Directions: Locate the lines that hold the string "field". Copy every such line.

Stored entries:
— START —
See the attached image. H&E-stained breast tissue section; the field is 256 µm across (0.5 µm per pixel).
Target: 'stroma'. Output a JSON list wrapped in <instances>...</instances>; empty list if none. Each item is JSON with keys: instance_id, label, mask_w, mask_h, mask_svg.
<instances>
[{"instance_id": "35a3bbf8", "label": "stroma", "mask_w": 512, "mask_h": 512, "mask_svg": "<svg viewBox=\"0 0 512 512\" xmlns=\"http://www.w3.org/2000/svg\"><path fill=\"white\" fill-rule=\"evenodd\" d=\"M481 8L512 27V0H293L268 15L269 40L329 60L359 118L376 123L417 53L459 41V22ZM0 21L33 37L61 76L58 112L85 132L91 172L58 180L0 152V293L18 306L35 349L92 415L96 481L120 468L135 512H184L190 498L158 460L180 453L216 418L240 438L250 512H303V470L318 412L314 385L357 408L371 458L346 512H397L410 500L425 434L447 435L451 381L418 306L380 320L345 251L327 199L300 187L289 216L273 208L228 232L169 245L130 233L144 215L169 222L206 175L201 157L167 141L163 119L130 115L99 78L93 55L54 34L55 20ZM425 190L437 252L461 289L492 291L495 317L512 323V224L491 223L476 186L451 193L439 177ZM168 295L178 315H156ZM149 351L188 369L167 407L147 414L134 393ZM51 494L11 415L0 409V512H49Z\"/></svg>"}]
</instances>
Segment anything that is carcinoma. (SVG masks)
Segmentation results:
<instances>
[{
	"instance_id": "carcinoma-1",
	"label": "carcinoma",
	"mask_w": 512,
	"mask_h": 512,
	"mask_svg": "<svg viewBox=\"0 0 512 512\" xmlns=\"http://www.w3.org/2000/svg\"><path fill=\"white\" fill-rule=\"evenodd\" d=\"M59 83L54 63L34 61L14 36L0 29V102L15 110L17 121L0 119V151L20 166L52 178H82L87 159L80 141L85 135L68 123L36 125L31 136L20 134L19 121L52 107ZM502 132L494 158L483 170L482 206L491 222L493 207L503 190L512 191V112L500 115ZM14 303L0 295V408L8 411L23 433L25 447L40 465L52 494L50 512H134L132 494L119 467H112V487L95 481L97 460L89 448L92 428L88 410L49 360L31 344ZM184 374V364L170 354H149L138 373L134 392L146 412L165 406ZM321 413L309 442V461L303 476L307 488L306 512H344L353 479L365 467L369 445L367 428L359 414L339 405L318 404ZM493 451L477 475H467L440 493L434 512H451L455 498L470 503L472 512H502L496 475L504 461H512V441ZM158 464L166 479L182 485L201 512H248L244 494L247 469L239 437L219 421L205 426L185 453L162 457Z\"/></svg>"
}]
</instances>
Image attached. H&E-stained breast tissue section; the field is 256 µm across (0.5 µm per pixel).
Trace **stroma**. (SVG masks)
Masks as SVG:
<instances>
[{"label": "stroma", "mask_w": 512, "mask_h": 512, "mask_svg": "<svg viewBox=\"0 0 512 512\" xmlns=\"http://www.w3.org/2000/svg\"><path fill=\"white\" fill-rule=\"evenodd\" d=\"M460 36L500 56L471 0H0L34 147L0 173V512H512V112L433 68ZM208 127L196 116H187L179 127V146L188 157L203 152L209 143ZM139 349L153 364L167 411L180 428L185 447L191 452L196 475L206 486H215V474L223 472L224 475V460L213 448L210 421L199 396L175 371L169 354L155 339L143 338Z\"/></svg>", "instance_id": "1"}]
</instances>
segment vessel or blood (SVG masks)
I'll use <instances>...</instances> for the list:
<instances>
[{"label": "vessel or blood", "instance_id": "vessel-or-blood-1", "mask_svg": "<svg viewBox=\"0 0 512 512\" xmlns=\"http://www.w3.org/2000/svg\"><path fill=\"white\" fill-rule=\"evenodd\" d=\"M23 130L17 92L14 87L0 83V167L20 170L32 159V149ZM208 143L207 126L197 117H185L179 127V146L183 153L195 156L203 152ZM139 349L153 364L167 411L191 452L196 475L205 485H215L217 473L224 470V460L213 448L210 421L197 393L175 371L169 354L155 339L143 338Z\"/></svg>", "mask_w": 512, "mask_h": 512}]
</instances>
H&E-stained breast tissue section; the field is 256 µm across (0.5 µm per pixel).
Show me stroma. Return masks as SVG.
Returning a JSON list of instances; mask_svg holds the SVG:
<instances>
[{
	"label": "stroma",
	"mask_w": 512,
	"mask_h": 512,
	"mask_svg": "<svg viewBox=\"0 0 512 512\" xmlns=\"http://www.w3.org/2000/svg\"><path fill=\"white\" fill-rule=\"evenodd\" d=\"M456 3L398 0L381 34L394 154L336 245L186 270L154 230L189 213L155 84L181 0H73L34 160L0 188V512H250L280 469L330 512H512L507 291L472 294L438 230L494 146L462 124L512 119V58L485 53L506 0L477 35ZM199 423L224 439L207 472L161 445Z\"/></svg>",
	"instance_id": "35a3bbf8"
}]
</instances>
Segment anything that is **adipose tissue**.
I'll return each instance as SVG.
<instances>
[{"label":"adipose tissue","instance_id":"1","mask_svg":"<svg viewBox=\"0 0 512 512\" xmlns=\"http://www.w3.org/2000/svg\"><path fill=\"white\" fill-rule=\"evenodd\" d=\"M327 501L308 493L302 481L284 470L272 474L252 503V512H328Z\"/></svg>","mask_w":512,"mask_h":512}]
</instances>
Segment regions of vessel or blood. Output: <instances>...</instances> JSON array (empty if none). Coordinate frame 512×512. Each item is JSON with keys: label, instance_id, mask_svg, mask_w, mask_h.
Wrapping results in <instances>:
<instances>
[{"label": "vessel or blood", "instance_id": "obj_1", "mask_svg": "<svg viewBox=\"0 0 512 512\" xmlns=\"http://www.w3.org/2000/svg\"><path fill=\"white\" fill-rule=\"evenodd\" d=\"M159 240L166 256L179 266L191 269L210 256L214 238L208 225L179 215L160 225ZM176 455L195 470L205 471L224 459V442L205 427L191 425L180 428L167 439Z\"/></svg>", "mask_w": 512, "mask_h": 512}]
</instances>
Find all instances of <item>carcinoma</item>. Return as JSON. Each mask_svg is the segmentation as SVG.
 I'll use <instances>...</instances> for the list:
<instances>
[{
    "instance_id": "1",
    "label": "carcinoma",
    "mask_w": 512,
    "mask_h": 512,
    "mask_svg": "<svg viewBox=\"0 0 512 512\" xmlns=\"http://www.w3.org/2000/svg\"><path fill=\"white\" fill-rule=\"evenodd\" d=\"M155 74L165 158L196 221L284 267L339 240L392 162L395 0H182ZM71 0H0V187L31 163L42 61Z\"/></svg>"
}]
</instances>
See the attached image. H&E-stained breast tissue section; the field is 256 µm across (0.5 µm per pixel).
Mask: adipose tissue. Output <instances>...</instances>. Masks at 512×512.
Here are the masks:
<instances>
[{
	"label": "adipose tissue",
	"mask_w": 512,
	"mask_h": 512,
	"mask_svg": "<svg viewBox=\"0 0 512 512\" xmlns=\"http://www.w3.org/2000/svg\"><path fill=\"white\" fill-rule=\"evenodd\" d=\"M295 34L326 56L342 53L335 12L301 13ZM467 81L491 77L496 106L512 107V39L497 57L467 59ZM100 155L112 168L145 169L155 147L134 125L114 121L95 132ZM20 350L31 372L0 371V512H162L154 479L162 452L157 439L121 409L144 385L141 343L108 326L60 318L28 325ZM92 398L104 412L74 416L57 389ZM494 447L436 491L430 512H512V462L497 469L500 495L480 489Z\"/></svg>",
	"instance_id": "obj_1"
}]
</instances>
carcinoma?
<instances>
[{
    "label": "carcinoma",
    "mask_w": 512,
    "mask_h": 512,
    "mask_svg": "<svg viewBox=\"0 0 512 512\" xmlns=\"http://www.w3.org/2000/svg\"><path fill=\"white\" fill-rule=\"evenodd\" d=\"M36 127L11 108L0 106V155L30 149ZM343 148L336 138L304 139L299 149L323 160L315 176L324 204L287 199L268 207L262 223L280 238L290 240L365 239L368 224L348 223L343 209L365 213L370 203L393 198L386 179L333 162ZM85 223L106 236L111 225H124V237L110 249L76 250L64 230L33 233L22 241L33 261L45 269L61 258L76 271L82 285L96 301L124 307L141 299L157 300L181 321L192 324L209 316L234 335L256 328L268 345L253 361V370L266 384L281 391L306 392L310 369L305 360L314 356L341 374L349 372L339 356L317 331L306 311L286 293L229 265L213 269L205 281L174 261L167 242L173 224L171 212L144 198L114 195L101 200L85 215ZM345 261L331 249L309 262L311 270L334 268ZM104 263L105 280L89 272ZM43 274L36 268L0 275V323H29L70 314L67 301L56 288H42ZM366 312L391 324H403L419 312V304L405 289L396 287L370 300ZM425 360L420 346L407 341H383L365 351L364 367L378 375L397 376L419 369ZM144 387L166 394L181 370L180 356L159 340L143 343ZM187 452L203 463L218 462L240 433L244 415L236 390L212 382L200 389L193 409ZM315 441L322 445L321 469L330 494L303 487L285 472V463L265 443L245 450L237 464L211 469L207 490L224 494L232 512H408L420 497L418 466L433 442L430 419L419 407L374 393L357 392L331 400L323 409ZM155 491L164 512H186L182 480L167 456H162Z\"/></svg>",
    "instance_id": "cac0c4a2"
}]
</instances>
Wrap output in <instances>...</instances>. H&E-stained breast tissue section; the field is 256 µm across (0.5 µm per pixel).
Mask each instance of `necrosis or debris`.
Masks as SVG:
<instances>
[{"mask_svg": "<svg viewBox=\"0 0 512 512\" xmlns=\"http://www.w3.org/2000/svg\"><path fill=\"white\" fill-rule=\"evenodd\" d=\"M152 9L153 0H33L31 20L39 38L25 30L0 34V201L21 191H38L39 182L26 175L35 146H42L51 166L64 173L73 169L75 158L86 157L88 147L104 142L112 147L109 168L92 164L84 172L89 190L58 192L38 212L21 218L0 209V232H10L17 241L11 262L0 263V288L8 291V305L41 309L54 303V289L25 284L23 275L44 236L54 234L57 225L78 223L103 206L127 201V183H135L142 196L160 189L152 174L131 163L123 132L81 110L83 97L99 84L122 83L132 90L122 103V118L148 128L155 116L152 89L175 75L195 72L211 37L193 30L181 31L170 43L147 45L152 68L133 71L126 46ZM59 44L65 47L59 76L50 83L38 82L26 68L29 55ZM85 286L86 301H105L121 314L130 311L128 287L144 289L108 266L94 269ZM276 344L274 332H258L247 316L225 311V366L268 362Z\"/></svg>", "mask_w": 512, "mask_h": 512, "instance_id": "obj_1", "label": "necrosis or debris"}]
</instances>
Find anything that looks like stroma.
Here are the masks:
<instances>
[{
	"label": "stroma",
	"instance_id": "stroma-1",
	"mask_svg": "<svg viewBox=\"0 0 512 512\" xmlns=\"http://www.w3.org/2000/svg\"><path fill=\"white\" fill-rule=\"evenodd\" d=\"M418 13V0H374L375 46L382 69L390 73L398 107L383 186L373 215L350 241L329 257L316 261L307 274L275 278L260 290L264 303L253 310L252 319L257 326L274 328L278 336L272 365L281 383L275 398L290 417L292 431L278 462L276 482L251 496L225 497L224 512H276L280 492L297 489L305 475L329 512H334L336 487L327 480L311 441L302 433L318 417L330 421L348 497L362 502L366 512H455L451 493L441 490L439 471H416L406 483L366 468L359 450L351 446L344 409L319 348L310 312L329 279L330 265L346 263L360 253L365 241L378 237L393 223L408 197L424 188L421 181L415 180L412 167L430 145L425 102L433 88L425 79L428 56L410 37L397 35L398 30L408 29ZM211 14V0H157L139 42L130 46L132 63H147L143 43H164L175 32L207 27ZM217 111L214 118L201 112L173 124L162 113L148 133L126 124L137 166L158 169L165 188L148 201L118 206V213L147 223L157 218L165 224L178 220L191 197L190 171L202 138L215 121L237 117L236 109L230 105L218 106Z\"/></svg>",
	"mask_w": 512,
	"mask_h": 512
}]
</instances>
— END —
Task answer:
See the attached image. H&E-stained breast tissue section; the field is 256 µm across (0.5 µm per pixel).
Image attached. H&E-stained breast tissue section; the field is 256 µm across (0.5 µm per pixel).
H&E-stained breast tissue section; the field is 256 µm across (0.5 µm per pixel).
See the attached image. H&E-stained breast tissue section; the field is 256 µm across (0.5 µm per pixel).
Wrap output in <instances>...</instances>. H&E-stained breast tissue section; the field is 256 µm across (0.5 µm per pixel).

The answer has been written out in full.